▶ _WORK TASK_
All the data should be repeated exactly. Any image in it is left out.

****************

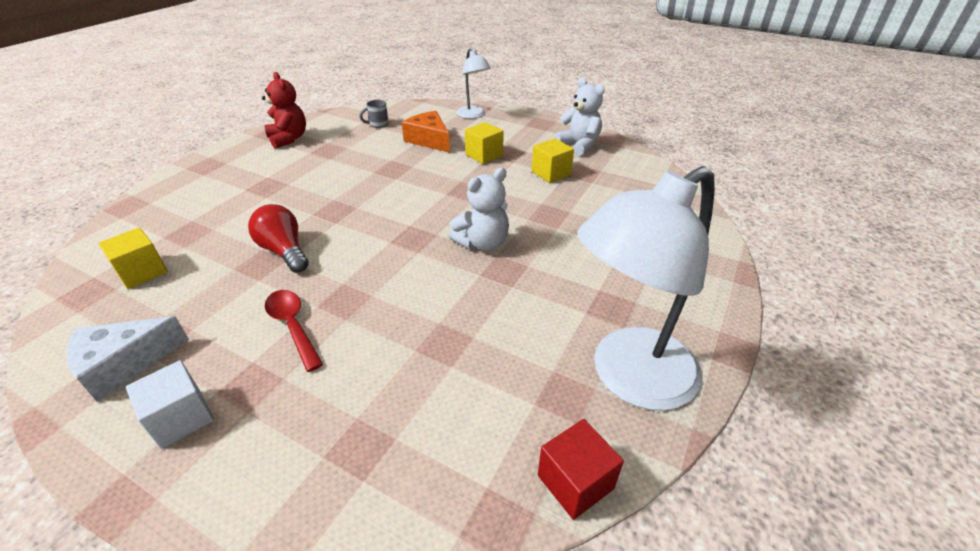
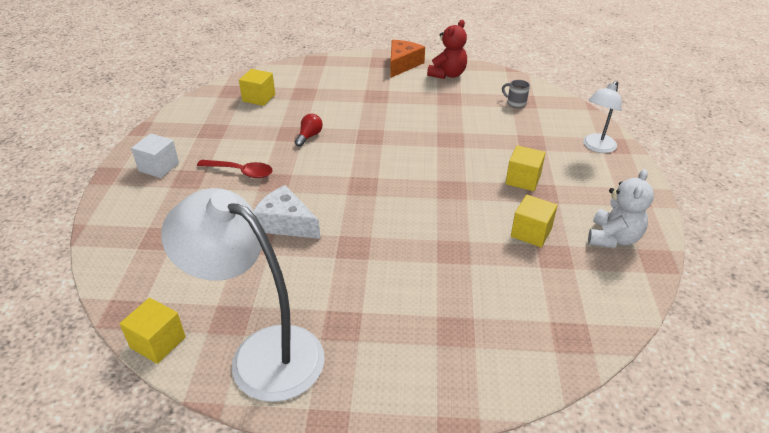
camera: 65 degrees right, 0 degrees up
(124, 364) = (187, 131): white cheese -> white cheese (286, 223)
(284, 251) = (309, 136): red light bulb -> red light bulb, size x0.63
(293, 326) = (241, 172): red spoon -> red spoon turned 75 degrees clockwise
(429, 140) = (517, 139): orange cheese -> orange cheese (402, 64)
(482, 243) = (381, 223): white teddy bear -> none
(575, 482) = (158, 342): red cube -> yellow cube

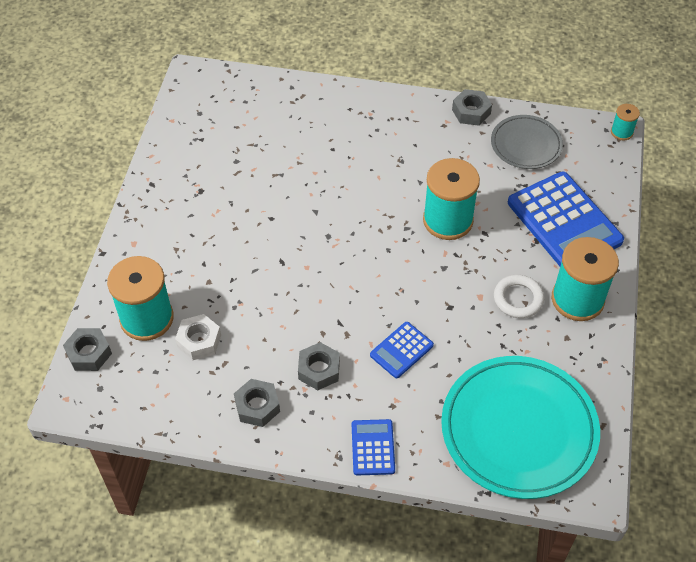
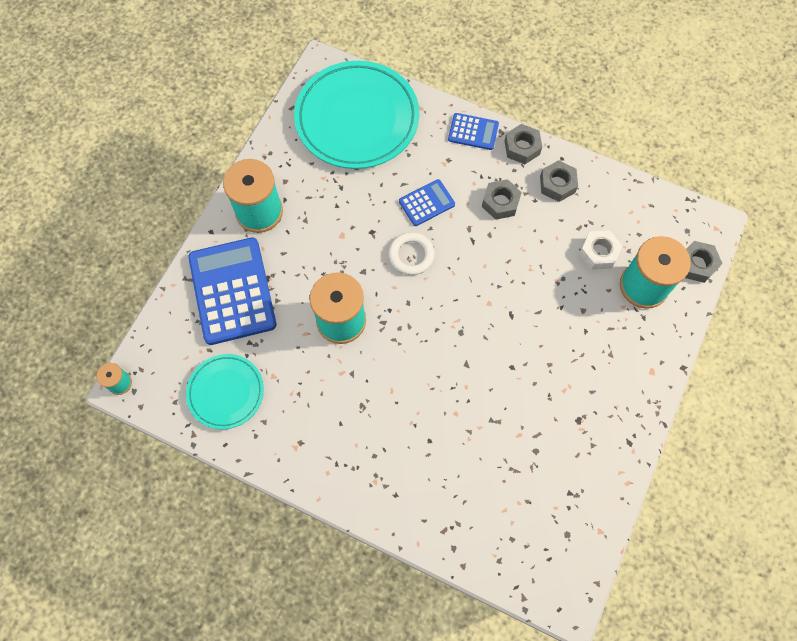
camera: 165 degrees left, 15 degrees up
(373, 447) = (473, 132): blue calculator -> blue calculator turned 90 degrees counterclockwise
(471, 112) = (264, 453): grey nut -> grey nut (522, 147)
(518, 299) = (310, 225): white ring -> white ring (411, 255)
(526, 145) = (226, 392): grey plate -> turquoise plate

****************

▶ _RESULT_
camera: 65 degrees right, 0 degrees up
(124, 364) = (187, 131): white cheese -> white cheese (286, 223)
(284, 251) = (309, 136): red light bulb -> red light bulb, size x0.63
(293, 326) = (241, 172): red spoon -> red spoon turned 75 degrees clockwise
(429, 140) = (517, 139): orange cheese -> orange cheese (402, 64)
(482, 243) = (381, 223): white teddy bear -> none
(575, 482) = (158, 342): red cube -> yellow cube

camera: 165 degrees left, 15 degrees up
(373, 447) = (473, 132): blue calculator -> blue calculator turned 90 degrees counterclockwise
(471, 112) = (264, 453): grey nut -> grey nut (522, 147)
(518, 299) = (310, 225): white ring -> white ring (411, 255)
(526, 145) = (226, 392): grey plate -> turquoise plate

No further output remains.